▶ [Try it] Work out how many lines of the records hold the string "plus", and reply with that number alone.
+ + + + + + +
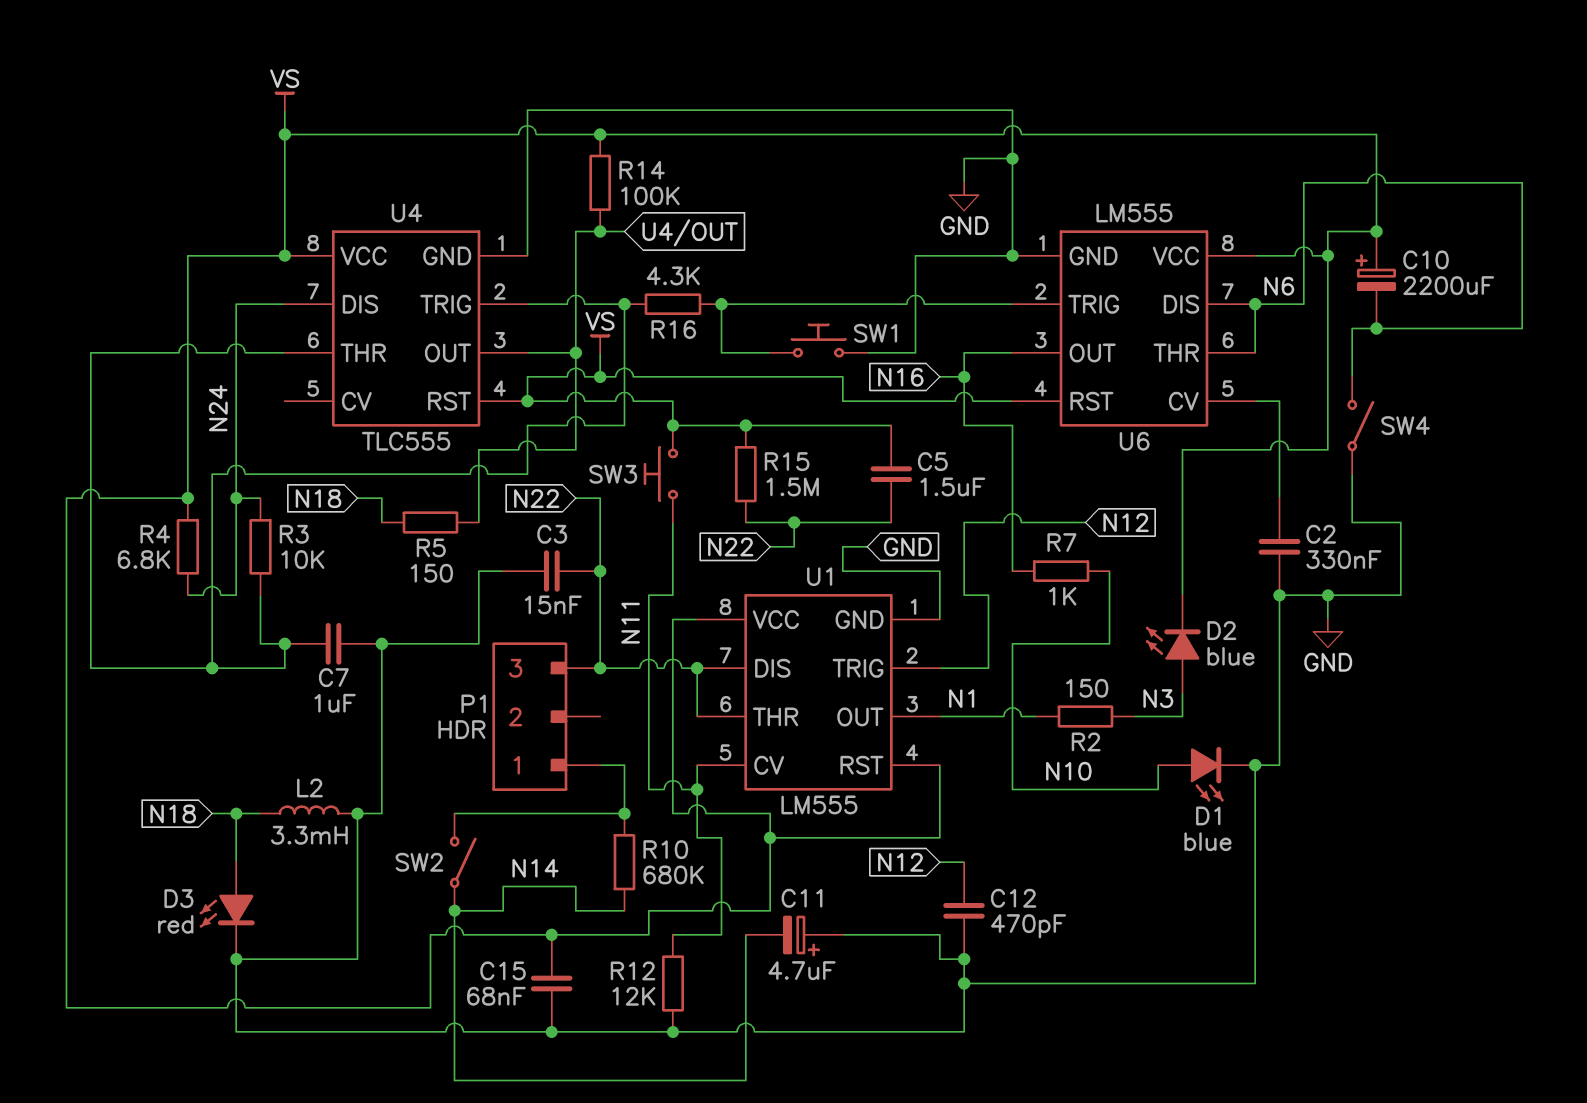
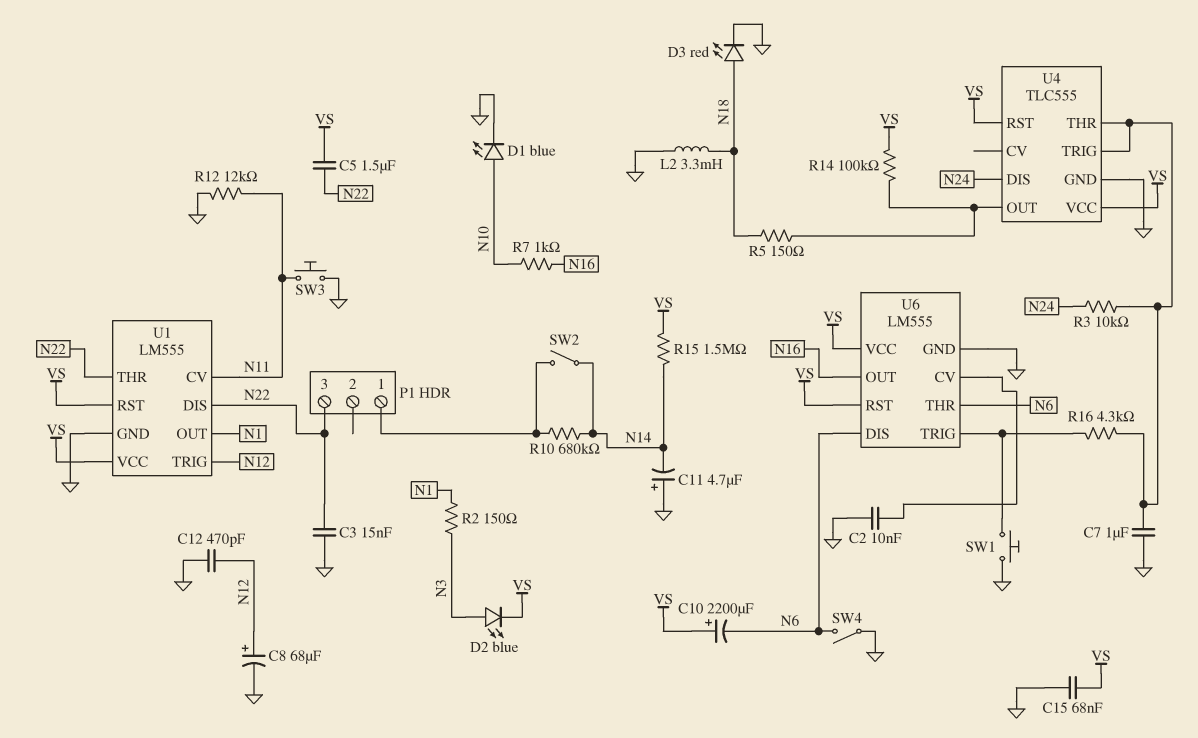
C2: 330nF (GND, U6/CV) -> 10nF (GND, U6/CV)
C8: none -> 68uF (plus N12, minus GND)
R4: 6.8k (N24, VS) -> none
R15: 1.5M (N22, VS) -> 1.5M (N14, VS)
SW3: button (N11, VS) -> button (GND, N11)

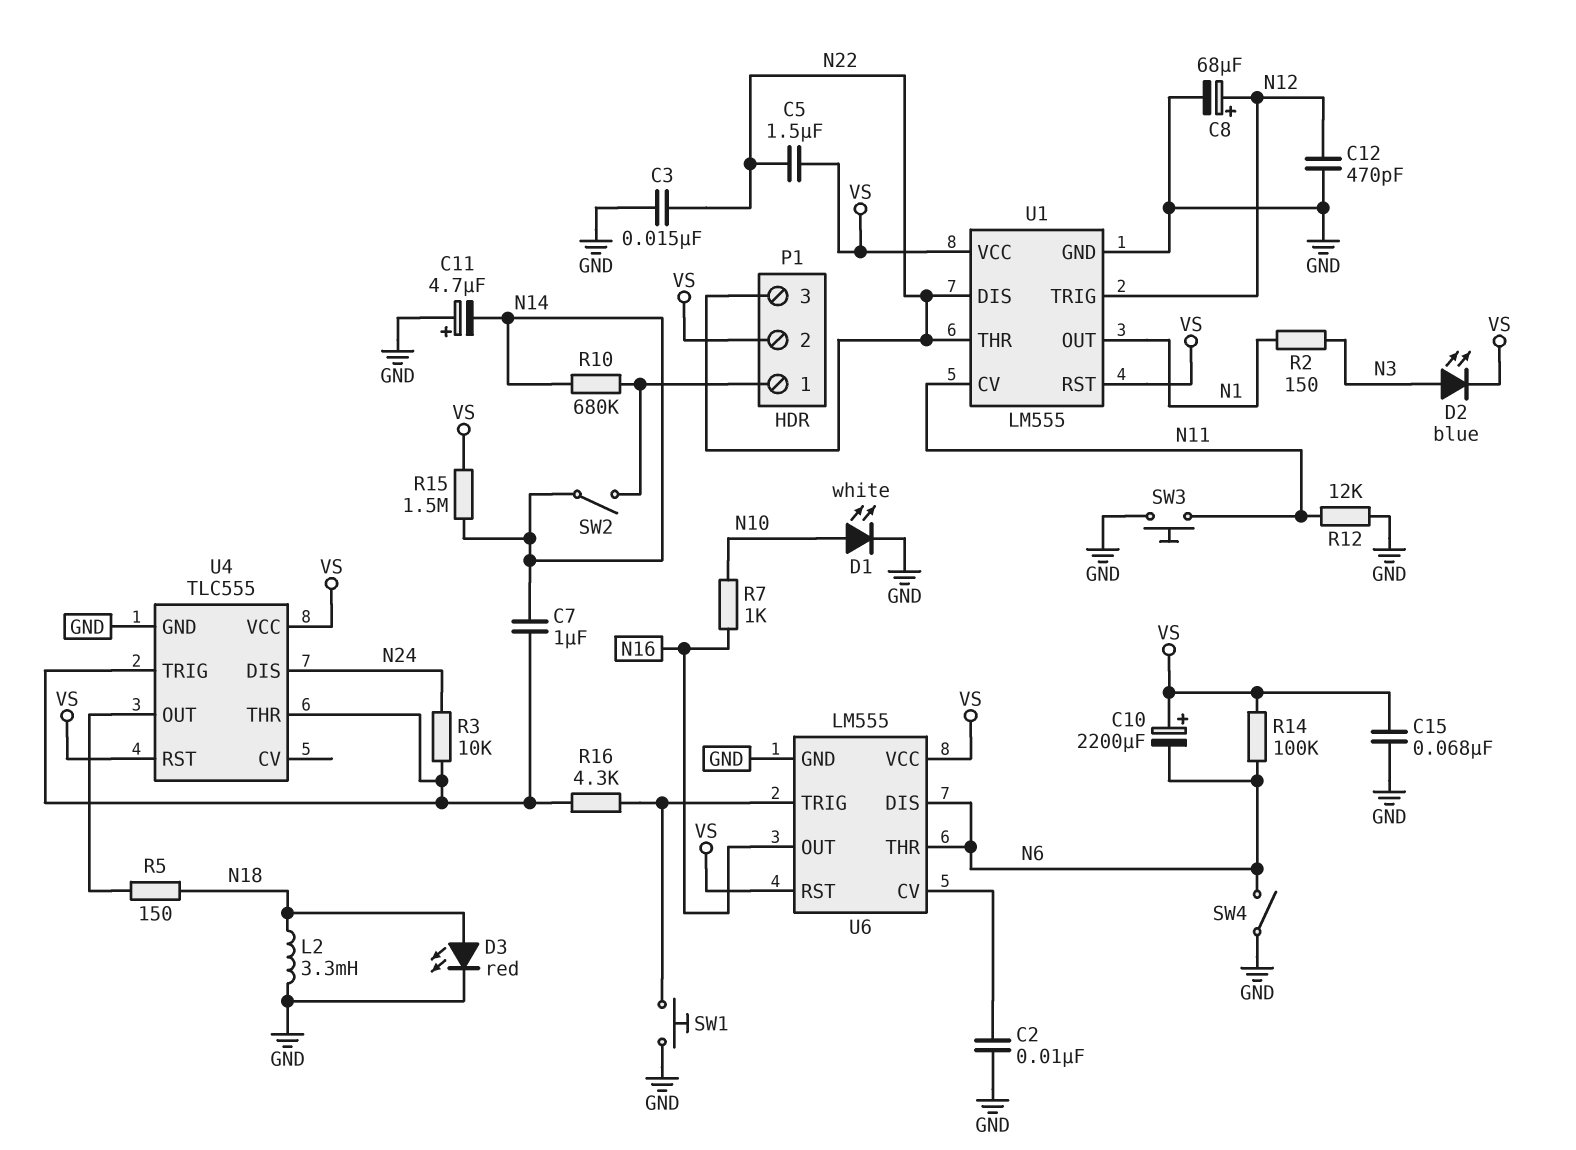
C7: 1uF (GND, U4/THR) -> 1uF (N14, U4/THR)
D1: LED blue (A N10, K GND) -> LED white (A N10, K GND)
P1 pin 2: none -> VS
R14: 100k (U4/OUT, VS) -> 100k (N6, VS)

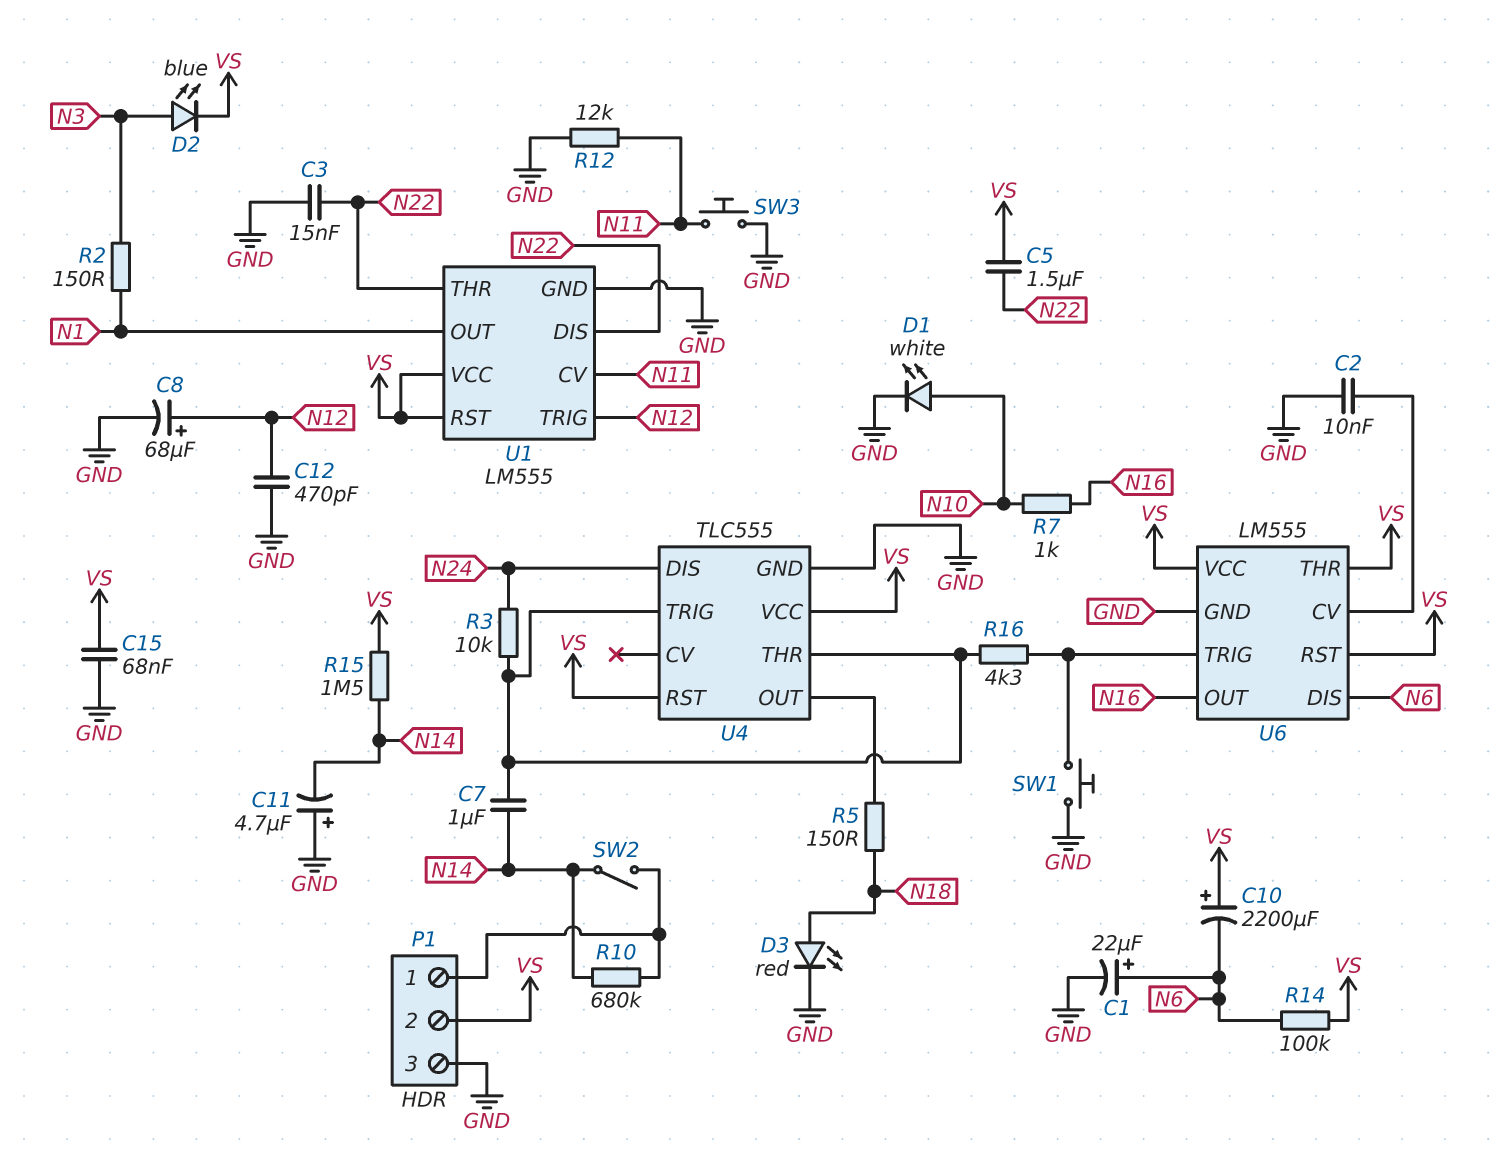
C1: none -> 22uF (plus N6, minus GND)
L2: 3.3mH (GND, N18) -> none
P1 pin 3: N22 -> GND
SW4: switch (GND, N6) -> none
U6 pin THR: N6 -> VS

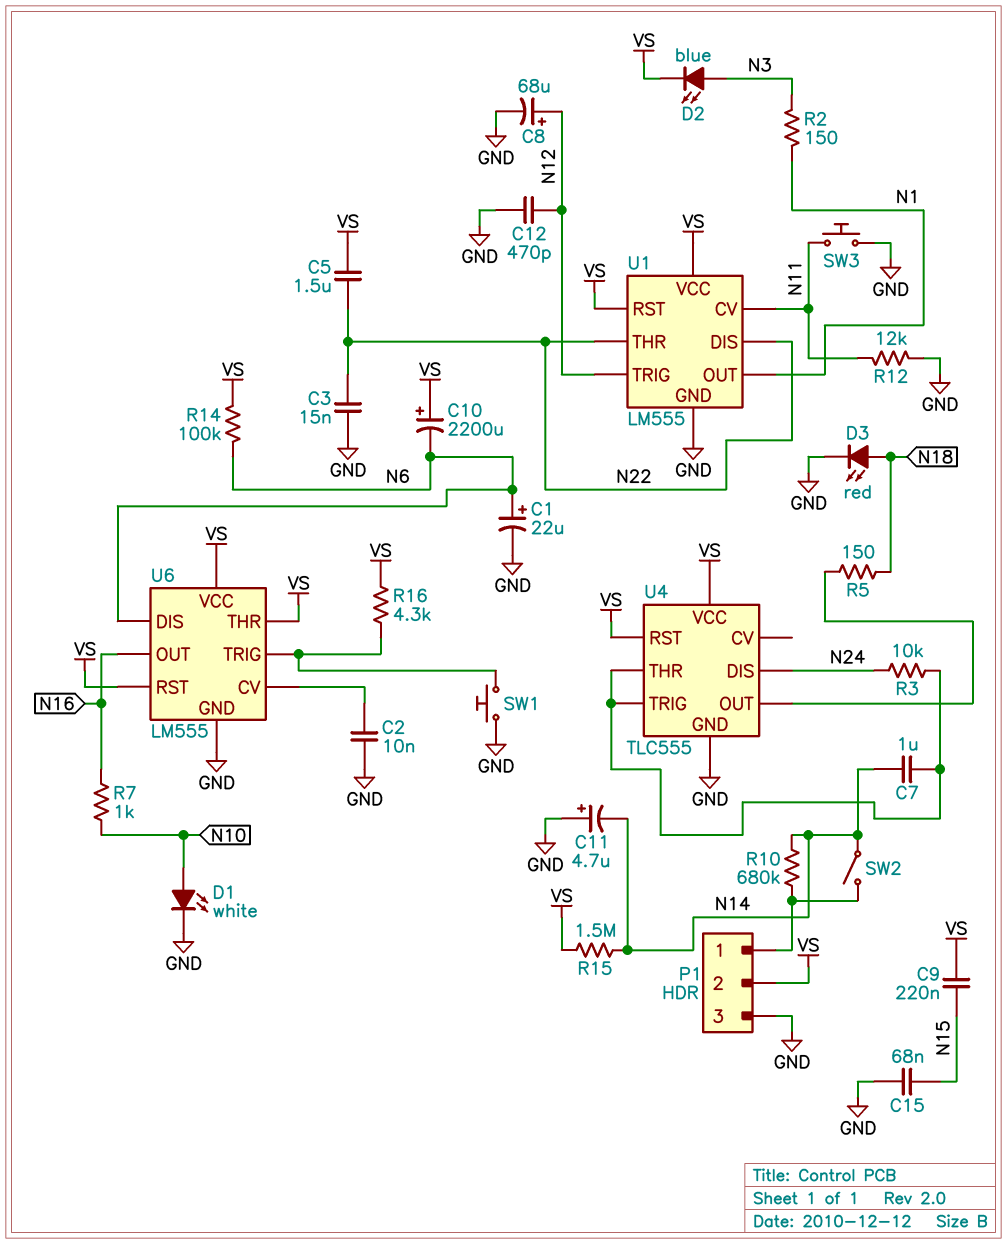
C9: none -> 220nF (N15, VS)
C15: 68nF (GND, VS) -> 68nF (GND, N15)
R16: 4.3k (U4/THR, U6/TRIG) -> 4.3k (U6/TRIG, VS)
+ + + + + + +
▶ [Answer to the exercise] 2